* Work instructions
Copy exactly, and copy nothing else: the line that contains "- gone: cobalt lace-up shoe [420, 82, 36, 54]" and all lines after it in the listing, without pictures.

* Material supplied

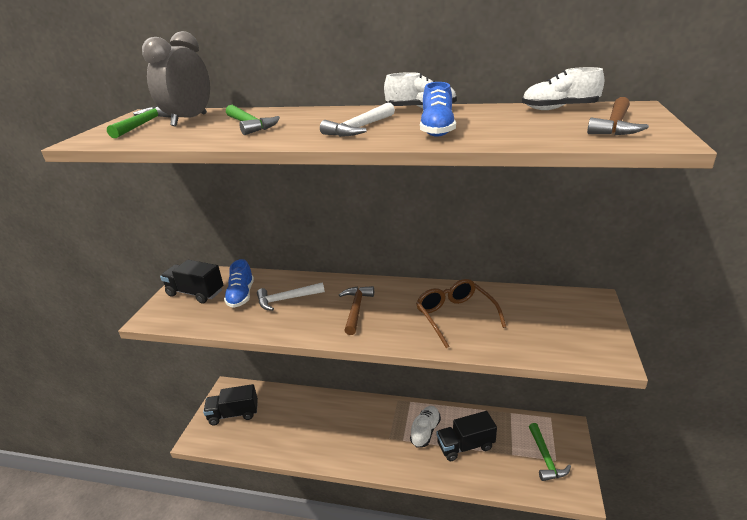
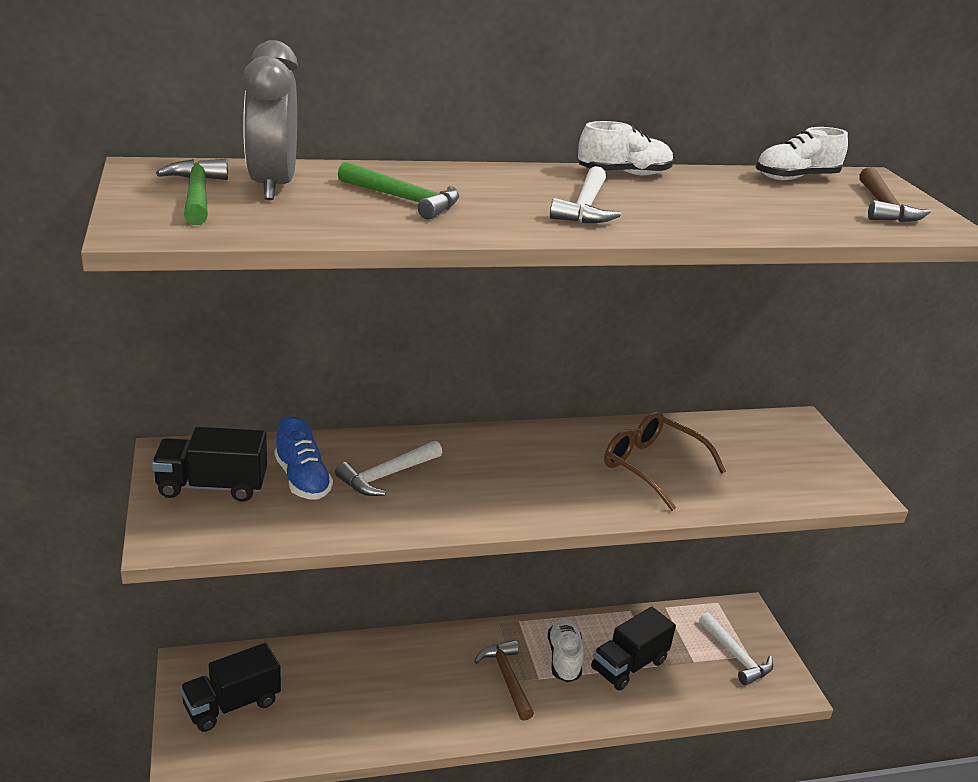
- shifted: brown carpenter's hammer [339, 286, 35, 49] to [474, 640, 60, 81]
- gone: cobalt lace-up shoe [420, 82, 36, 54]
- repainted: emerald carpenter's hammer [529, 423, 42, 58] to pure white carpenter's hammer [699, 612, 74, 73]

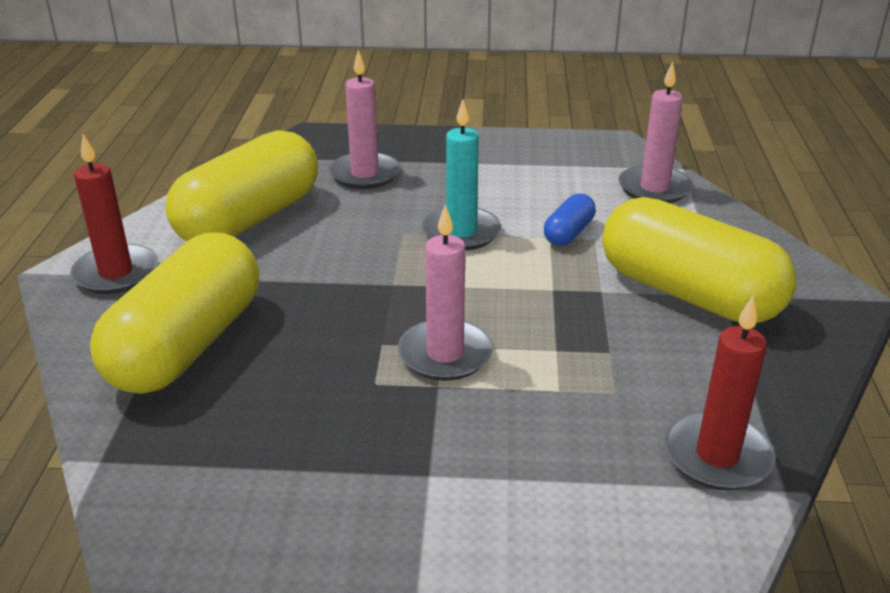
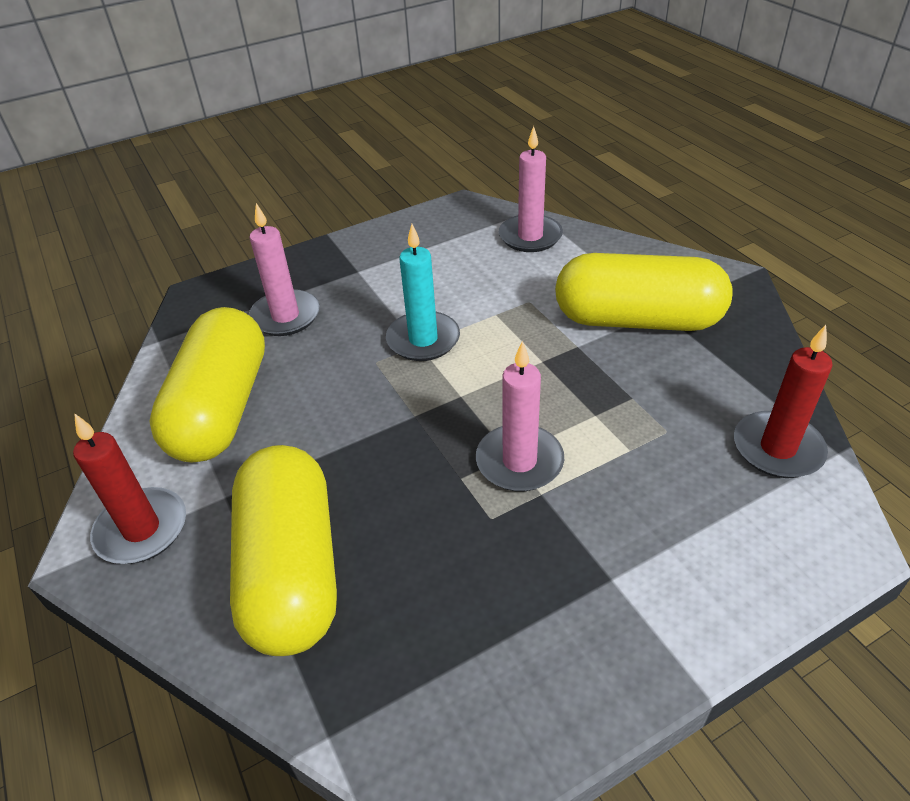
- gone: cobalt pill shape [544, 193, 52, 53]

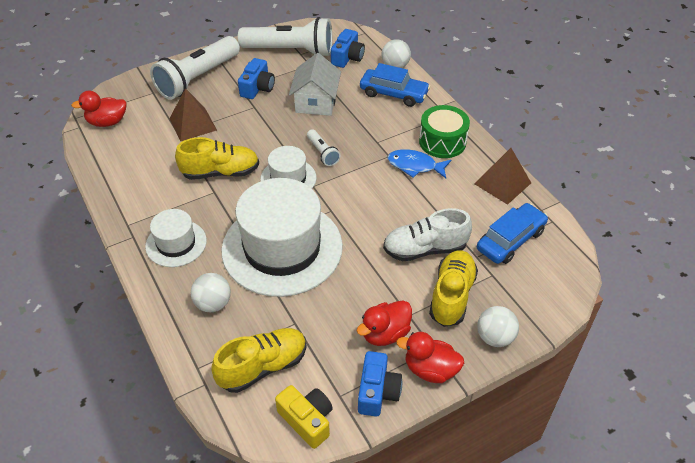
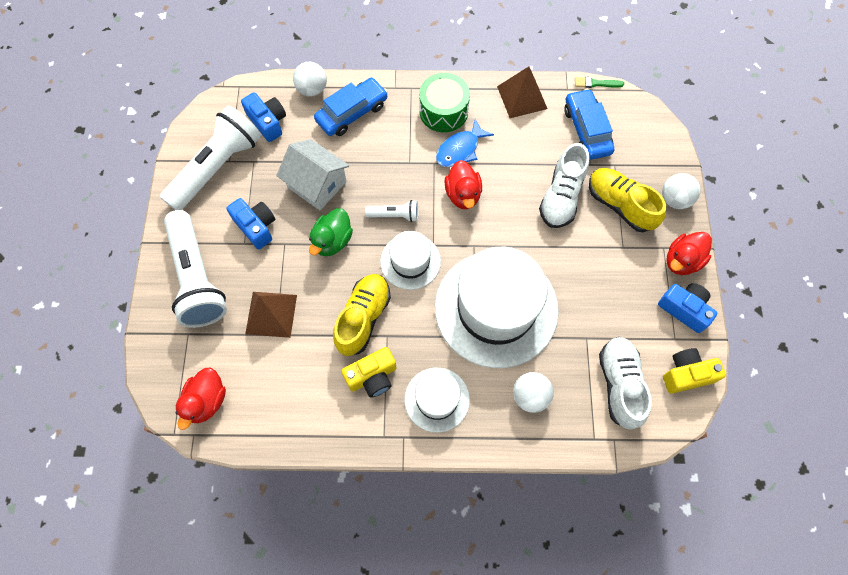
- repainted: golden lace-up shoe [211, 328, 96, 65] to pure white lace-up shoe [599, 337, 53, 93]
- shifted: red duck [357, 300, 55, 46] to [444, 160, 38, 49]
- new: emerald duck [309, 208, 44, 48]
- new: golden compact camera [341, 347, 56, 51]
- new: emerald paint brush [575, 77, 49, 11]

* Solution
- gone: cobalt lace-up shoe [420, 82, 36, 54]
- repainted: emerald carpenter's hammer [529, 423, 42, 58] to pure white carpenter's hammer [699, 612, 74, 73]

- gone: cobalt pill shape [544, 193, 52, 53]

- repainted: golden lace-up shoe [211, 328, 96, 65] to pure white lace-up shoe [599, 337, 53, 93]
- shifted: red duck [357, 300, 55, 46] to [444, 160, 38, 49]
- new: emerald duck [309, 208, 44, 48]
- new: golden compact camera [341, 347, 56, 51]
- new: emerald paint brush [575, 77, 49, 11]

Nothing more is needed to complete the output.